● WHAT THE EXERCISE ASKS:
Print the lines of the entries below from the one with "SW2: button (5V, GND) -> button (5V, W6)" through the final line, exactly as they appear. The pictures are not part of the copy.

___ INPUT DATA

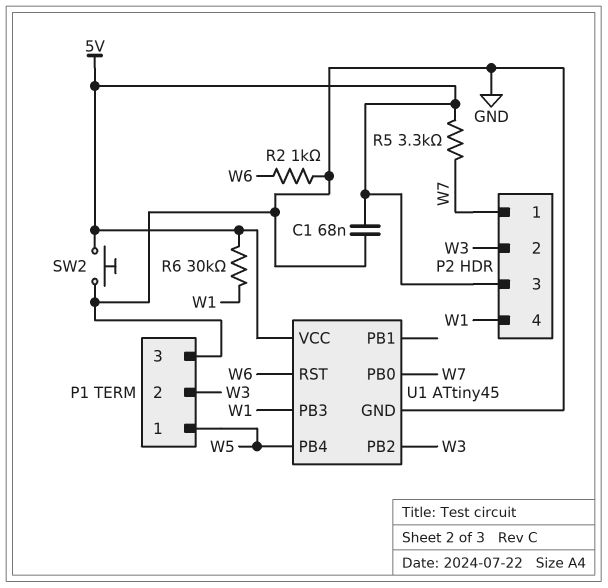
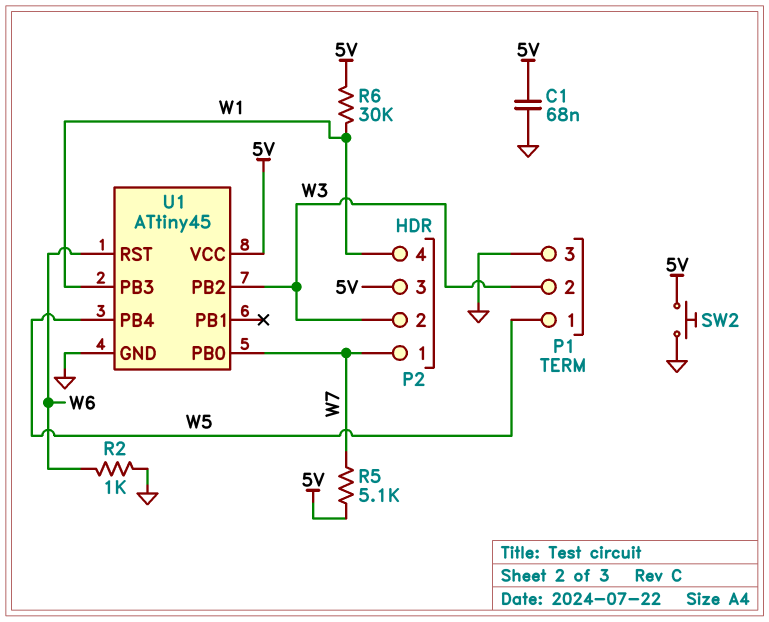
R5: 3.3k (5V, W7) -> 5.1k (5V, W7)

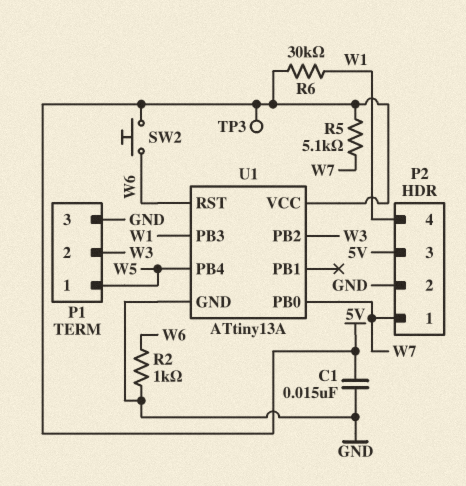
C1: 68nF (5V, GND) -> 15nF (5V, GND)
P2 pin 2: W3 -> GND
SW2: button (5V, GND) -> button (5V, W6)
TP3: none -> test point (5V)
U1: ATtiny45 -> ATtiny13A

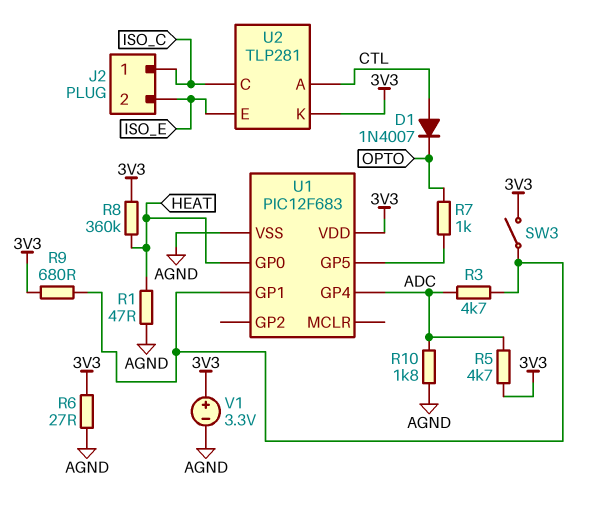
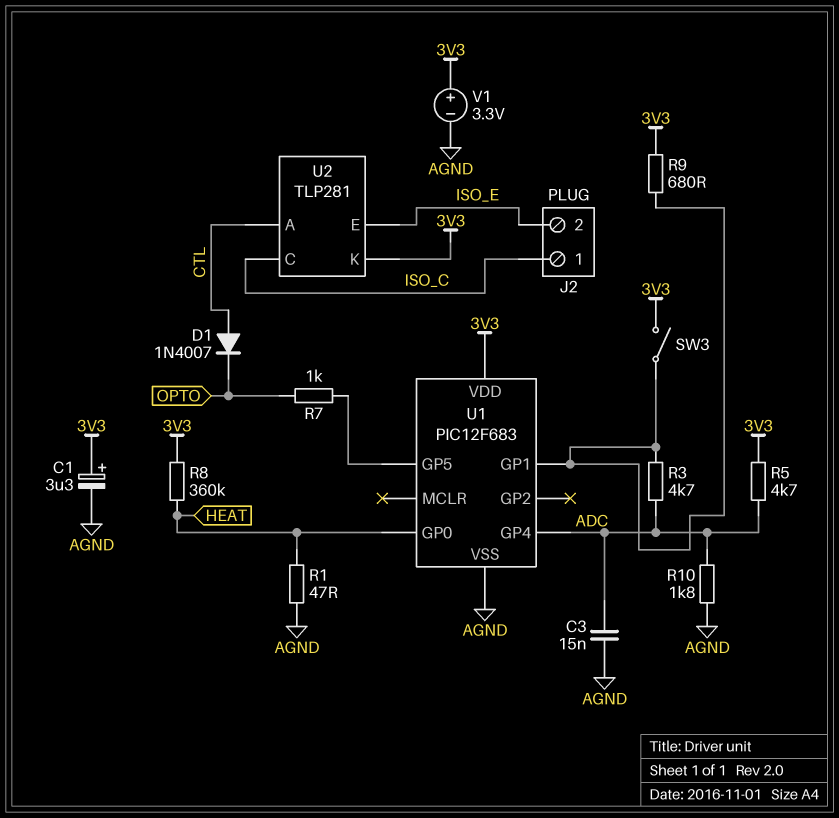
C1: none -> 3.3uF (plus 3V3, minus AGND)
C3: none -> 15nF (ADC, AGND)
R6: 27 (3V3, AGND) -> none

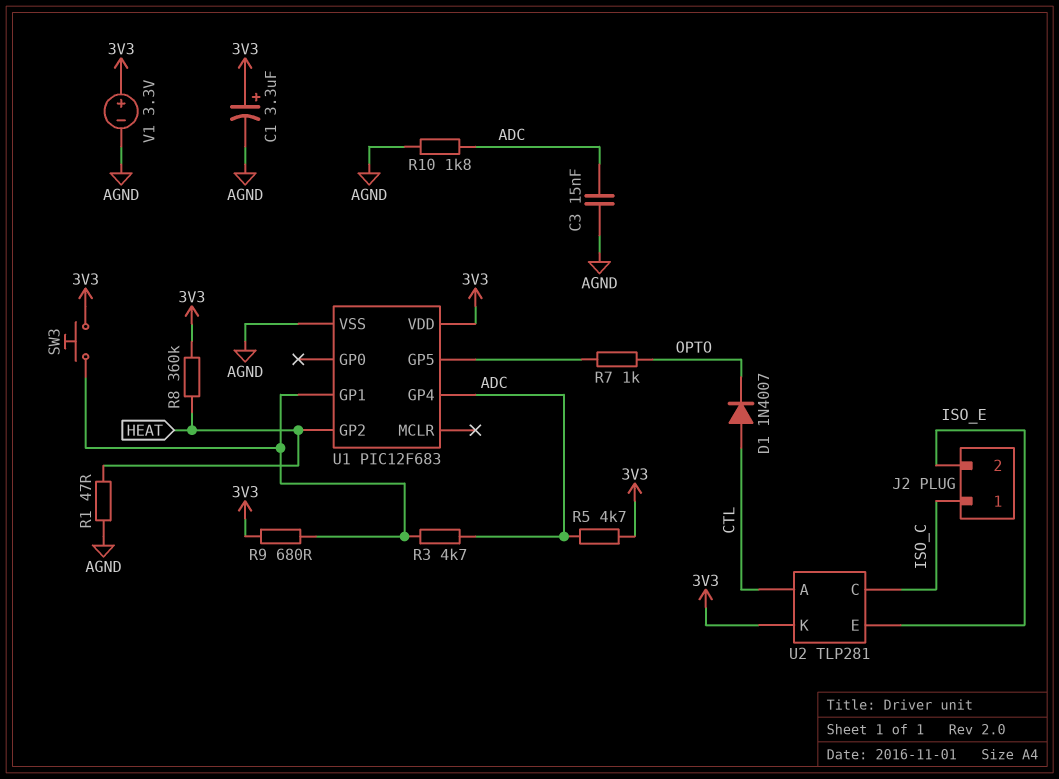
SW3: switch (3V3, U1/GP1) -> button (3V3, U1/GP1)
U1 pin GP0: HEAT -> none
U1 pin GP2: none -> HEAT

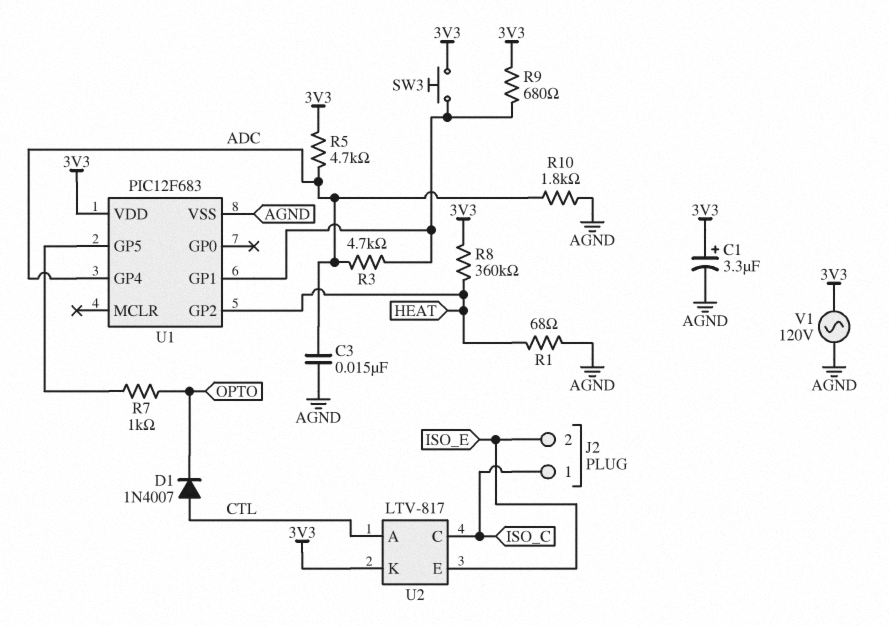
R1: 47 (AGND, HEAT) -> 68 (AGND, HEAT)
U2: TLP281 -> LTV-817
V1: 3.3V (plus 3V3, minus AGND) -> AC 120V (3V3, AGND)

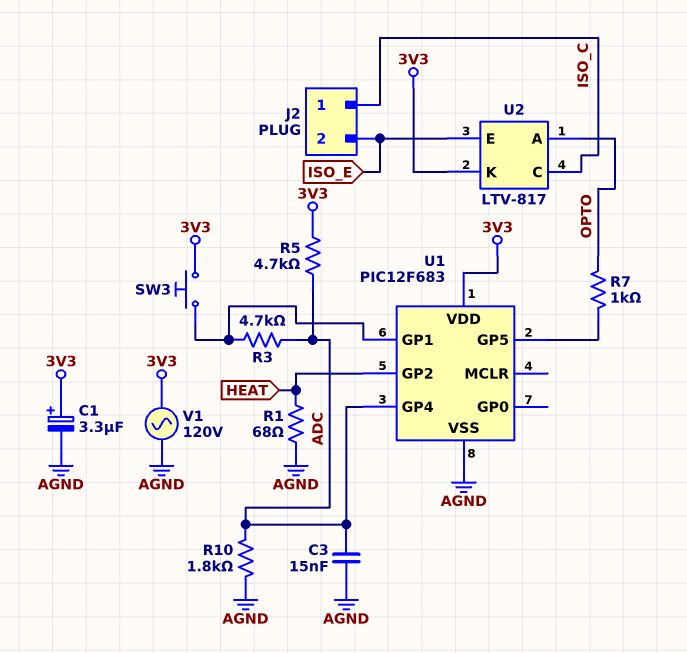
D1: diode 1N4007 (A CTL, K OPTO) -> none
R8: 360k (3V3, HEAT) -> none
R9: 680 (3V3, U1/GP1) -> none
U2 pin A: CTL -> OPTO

______

● WRITTEN SOLUTION:
SW2: button (5V, GND) -> button (5V, W6)
TP3: none -> test point (5V)
U1: ATtiny45 -> ATtiny13A

C1: none -> 3.3uF (plus 3V3, minus AGND)
C3: none -> 15nF (ADC, AGND)
R6: 27 (3V3, AGND) -> none

SW3: switch (3V3, U1/GP1) -> button (3V3, U1/GP1)
U1 pin GP0: HEAT -> none
U1 pin GP2: none -> HEAT

R1: 47 (AGND, HEAT) -> 68 (AGND, HEAT)
U2: TLP281 -> LTV-817
V1: 3.3V (plus 3V3, minus AGND) -> AC 120V (3V3, AGND)

D1: diode 1N4007 (A CTL, K OPTO) -> none
R8: 360k (3V3, HEAT) -> none
R9: 680 (3V3, U1/GP1) -> none
U2 pin A: CTL -> OPTO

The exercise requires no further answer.